_Records to process_
Segment Open

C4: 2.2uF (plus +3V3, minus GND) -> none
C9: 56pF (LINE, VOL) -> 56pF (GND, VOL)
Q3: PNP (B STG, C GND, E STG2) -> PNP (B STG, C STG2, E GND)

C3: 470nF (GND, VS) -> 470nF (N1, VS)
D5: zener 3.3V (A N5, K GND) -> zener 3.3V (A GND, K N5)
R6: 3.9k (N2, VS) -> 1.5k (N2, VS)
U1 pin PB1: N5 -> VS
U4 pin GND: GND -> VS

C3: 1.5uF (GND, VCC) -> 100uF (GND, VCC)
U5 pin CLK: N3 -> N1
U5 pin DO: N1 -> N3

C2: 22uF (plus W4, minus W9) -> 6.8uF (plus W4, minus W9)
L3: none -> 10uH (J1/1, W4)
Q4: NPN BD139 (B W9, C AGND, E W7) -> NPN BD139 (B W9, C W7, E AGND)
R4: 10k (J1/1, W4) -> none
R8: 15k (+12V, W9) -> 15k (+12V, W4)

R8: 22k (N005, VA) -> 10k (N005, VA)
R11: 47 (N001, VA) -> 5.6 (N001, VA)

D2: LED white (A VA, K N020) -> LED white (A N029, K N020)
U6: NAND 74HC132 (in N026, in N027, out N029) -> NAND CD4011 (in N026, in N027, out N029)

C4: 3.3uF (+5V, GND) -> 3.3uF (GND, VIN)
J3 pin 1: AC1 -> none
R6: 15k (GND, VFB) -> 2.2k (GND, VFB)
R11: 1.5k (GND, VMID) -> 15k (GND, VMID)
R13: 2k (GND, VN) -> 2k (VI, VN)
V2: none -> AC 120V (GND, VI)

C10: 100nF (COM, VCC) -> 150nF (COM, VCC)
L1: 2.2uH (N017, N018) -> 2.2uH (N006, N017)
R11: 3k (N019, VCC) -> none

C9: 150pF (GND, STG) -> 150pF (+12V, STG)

Segment Closed

_Exercise aim_
Please give back, exactly as it stands above, the stretch from the line with "L3: none -> 10uH (J1/1, W4)" through the line with "C4: 3.3uF (+5V, GND) -> 3.3uF (GND, VIN)", and no line outside it.

_Solved exercise_
L3: none -> 10uH (J1/1, W4)
Q4: NPN BD139 (B W9, C AGND, E W7) -> NPN BD139 (B W9, C W7, E AGND)
R4: 10k (J1/1, W4) -> none
R8: 15k (+12V, W9) -> 15k (+12V, W4)

R8: 22k (N005, VA) -> 10k (N005, VA)
R11: 47 (N001, VA) -> 5.6 (N001, VA)

D2: LED white (A VA, K N020) -> LED white (A N029, K N020)
U6: NAND 74HC132 (in N026, in N027, out N029) -> NAND CD4011 (in N026, in N027, out N029)

C4: 3.3uF (+5V, GND) -> 3.3uF (GND, VIN)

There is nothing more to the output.